▸ WORK TO COMPLETE
Return the lines of the data below starting at the one holding "U1 pin ADJ: N_14 -> +12V" and ending at the one holding "Y2: 12MHz (N_3, N_6) -> 12MHz (N_3, N_17)", word for word, leaving every picture out.

=-=-=-=-=

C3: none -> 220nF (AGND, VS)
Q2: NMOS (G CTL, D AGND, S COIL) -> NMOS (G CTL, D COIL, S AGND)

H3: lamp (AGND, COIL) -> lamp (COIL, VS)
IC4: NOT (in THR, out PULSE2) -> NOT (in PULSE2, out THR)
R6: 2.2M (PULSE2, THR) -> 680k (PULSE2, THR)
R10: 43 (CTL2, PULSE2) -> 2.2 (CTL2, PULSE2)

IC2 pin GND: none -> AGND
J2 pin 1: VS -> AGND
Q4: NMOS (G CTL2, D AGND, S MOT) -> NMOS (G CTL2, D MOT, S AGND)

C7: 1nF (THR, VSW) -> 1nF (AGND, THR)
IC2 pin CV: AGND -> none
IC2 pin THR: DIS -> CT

=-=-=-=-=

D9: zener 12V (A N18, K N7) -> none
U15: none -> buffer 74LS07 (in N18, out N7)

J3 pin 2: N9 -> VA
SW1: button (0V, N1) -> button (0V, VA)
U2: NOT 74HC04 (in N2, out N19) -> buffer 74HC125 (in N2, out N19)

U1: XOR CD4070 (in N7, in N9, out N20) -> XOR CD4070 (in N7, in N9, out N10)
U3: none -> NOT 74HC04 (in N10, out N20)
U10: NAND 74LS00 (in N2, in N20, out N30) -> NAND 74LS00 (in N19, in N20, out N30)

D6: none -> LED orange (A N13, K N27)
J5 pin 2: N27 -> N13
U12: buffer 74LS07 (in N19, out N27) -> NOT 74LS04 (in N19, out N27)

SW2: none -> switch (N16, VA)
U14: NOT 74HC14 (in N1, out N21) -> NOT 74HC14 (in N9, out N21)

=-=-=-=-=

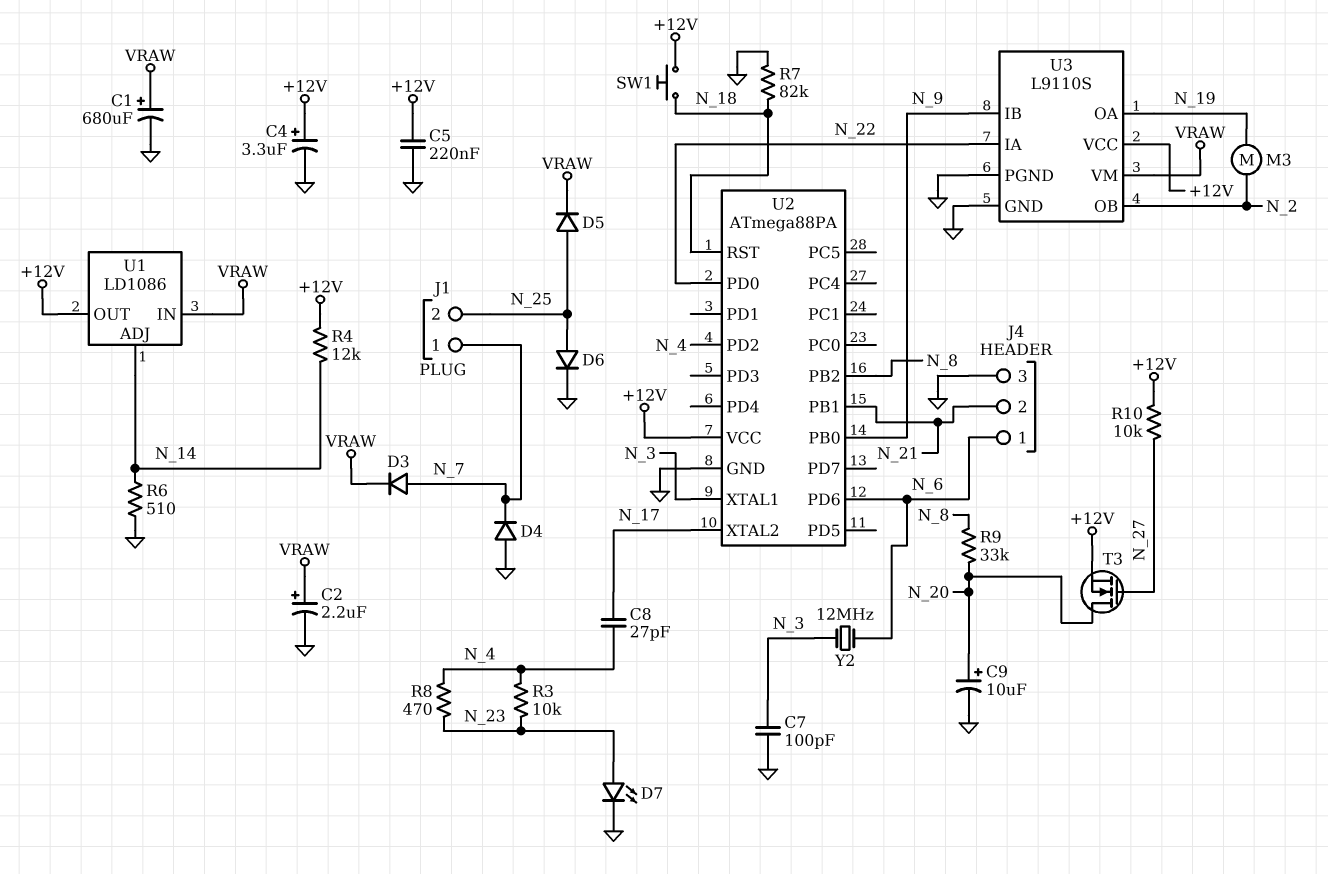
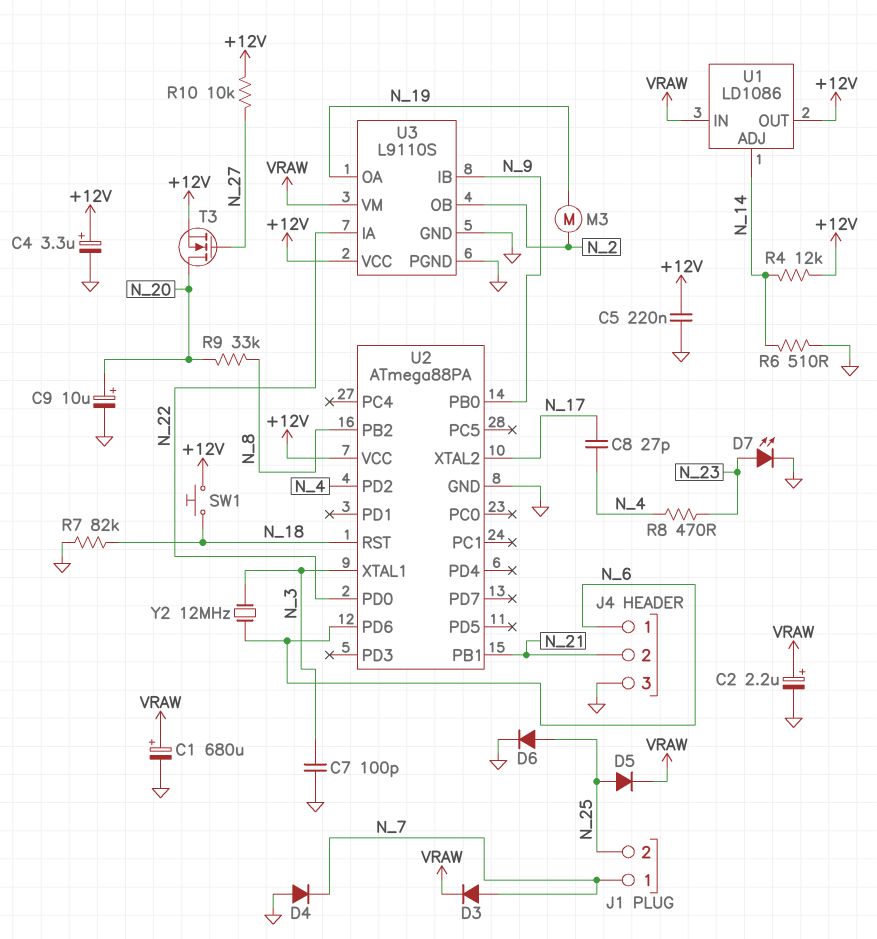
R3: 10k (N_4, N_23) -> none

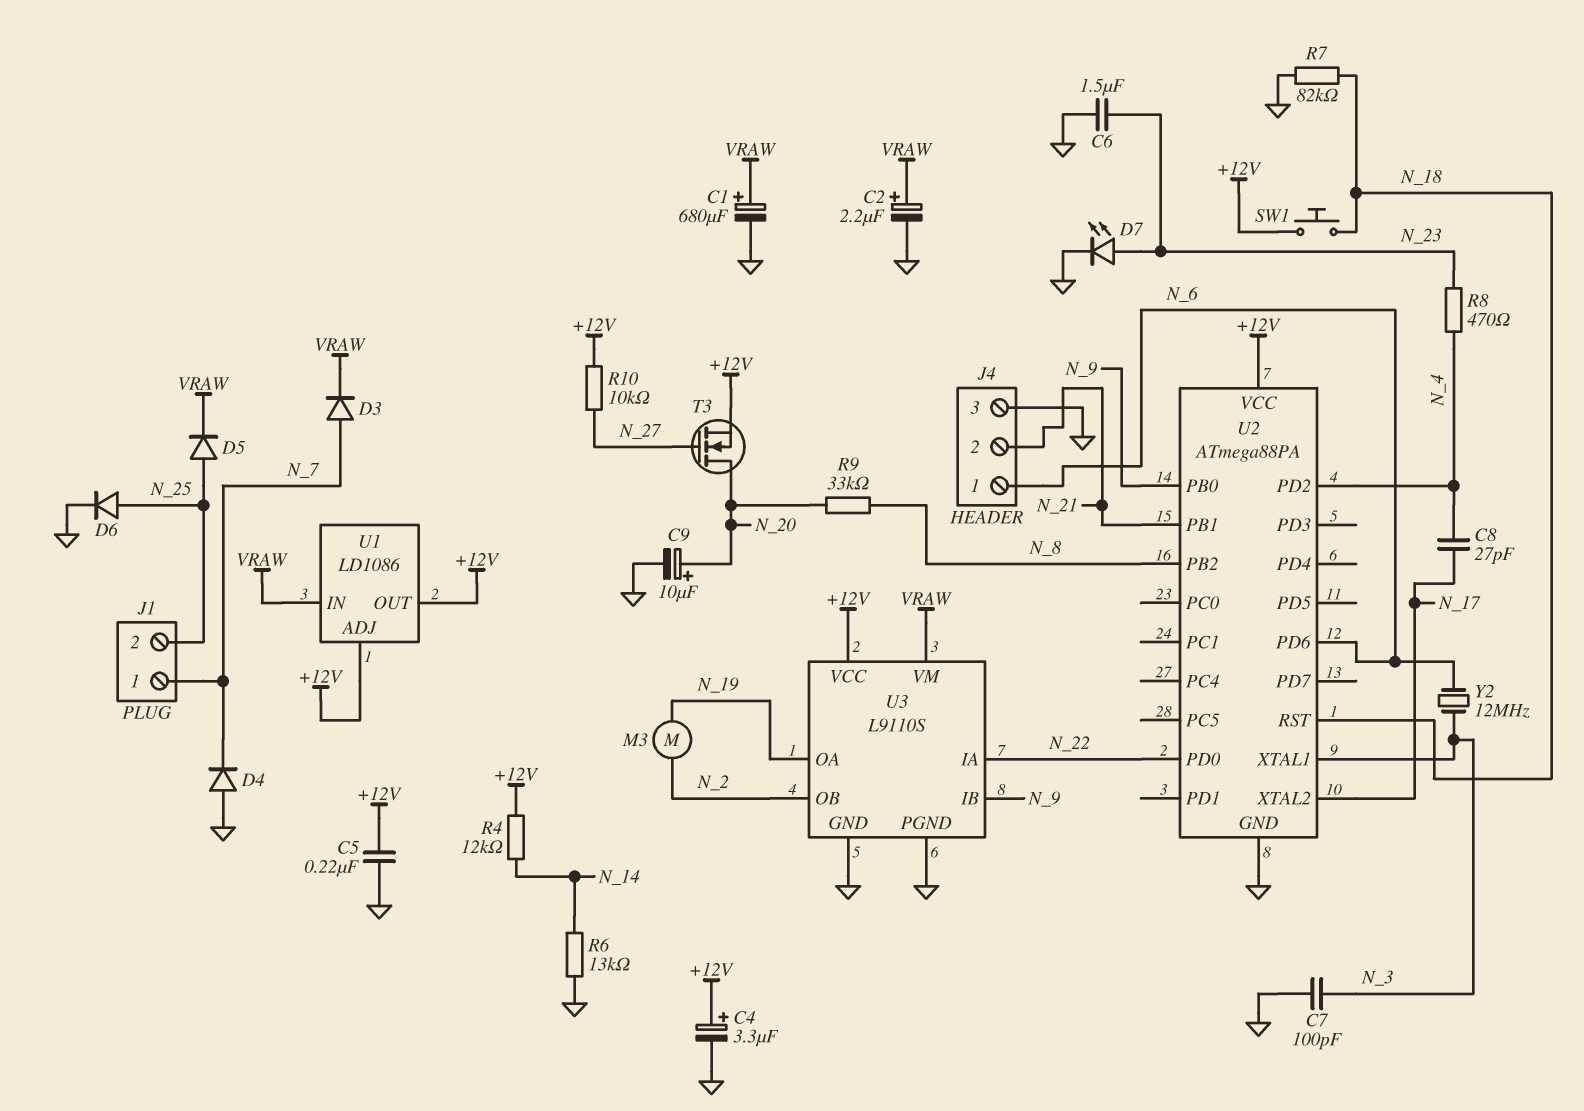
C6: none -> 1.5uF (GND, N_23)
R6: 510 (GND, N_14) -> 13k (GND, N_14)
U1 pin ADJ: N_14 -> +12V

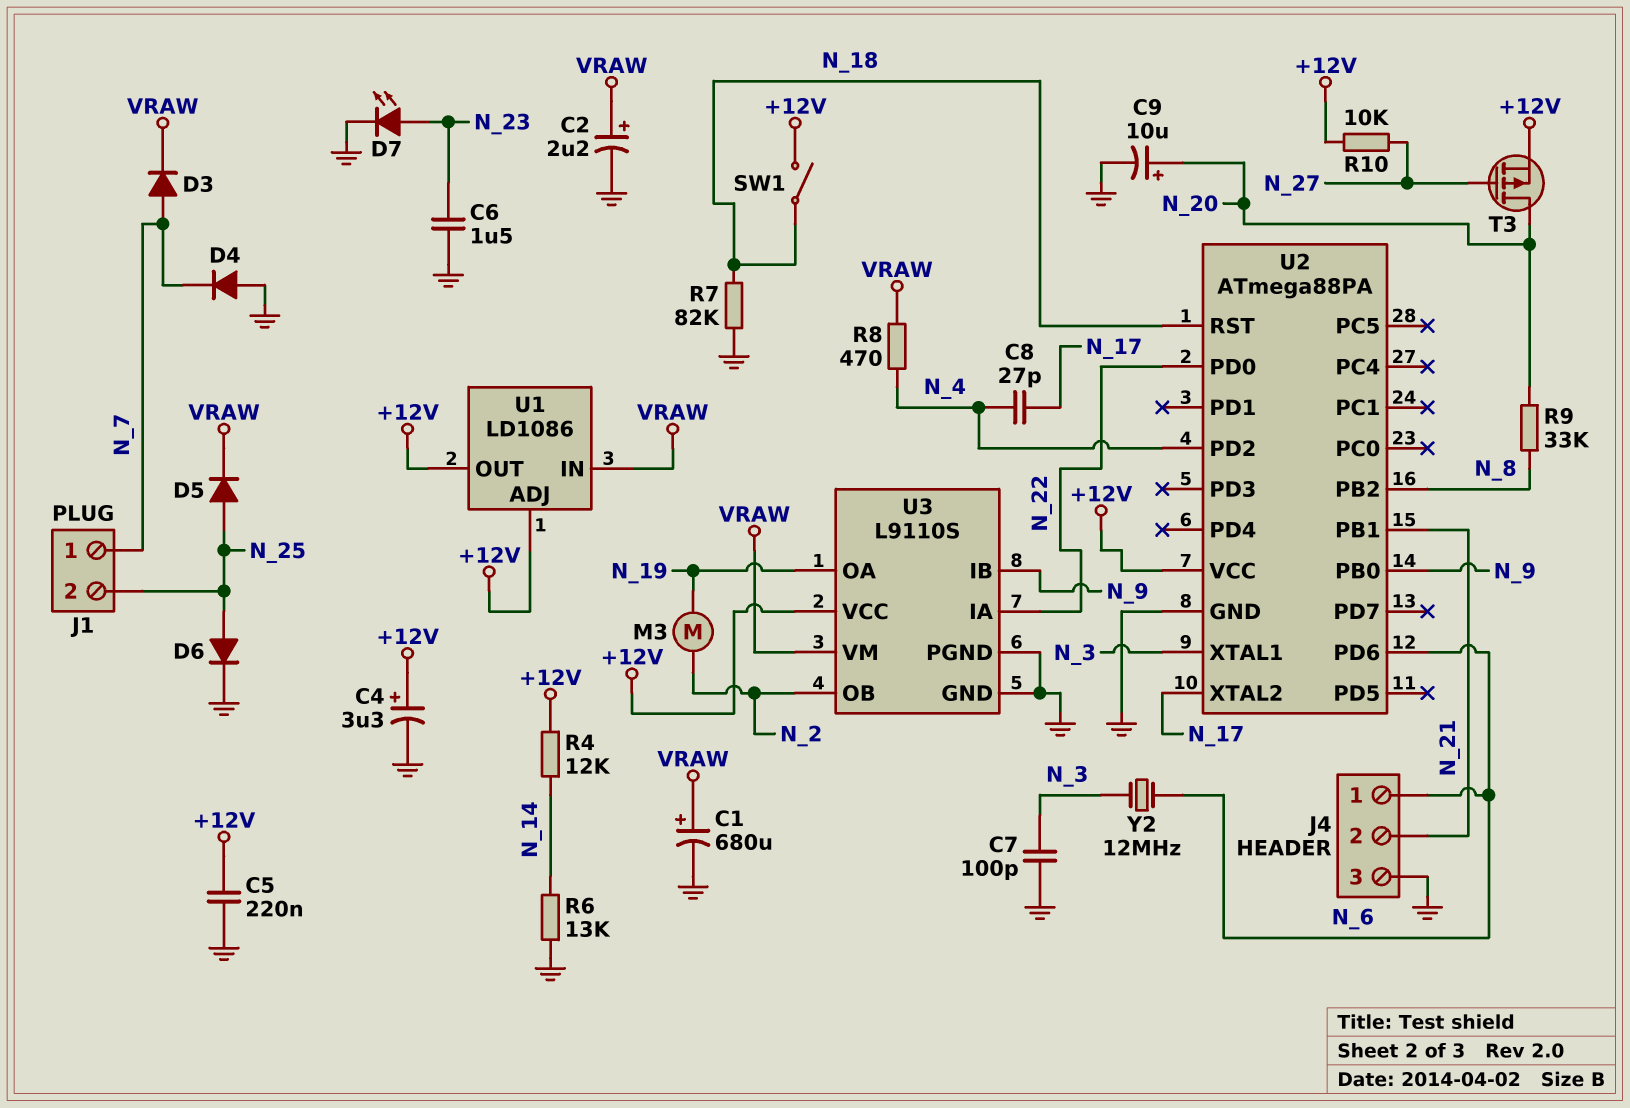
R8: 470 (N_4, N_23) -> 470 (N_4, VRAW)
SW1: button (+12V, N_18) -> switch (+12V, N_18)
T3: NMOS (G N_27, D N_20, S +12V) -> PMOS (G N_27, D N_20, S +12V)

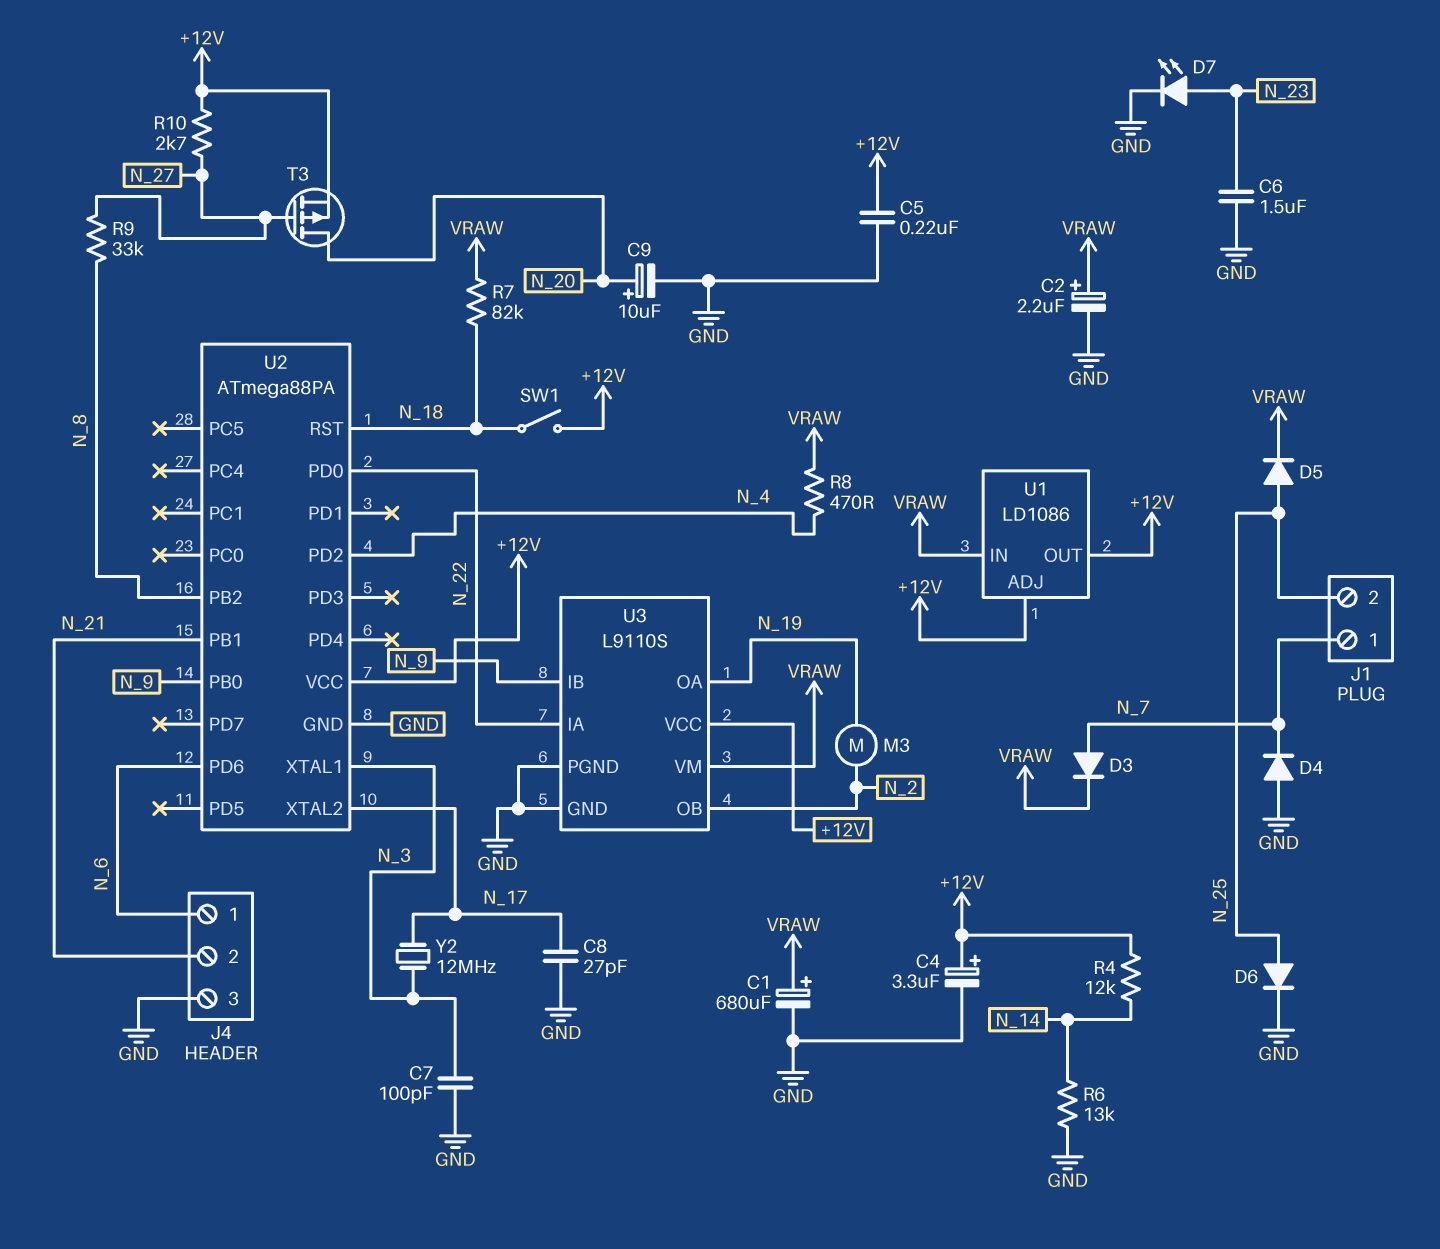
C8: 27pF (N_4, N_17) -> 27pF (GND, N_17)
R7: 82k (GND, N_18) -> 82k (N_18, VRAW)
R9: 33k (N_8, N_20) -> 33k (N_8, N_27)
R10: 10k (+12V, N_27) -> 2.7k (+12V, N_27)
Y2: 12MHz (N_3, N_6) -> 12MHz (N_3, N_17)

=-=-=-=-=

▸ RESULT OF THE TASK
U1 pin ADJ: N_14 -> +12V

R8: 470 (N_4, N_23) -> 470 (N_4, VRAW)
SW1: button (+12V, N_18) -> switch (+12V, N_18)
T3: NMOS (G N_27, D N_20, S +12V) -> PMOS (G N_27, D N_20, S +12V)

C8: 27pF (N_4, N_17) -> 27pF (GND, N_17)
R7: 82k (GND, N_18) -> 82k (N_18, VRAW)
R9: 33k (N_8, N_20) -> 33k (N_8, N_27)
R10: 10k (+12V, N_27) -> 2.7k (+12V, N_27)
Y2: 12MHz (N_3, N_6) -> 12MHz (N_3, N_17)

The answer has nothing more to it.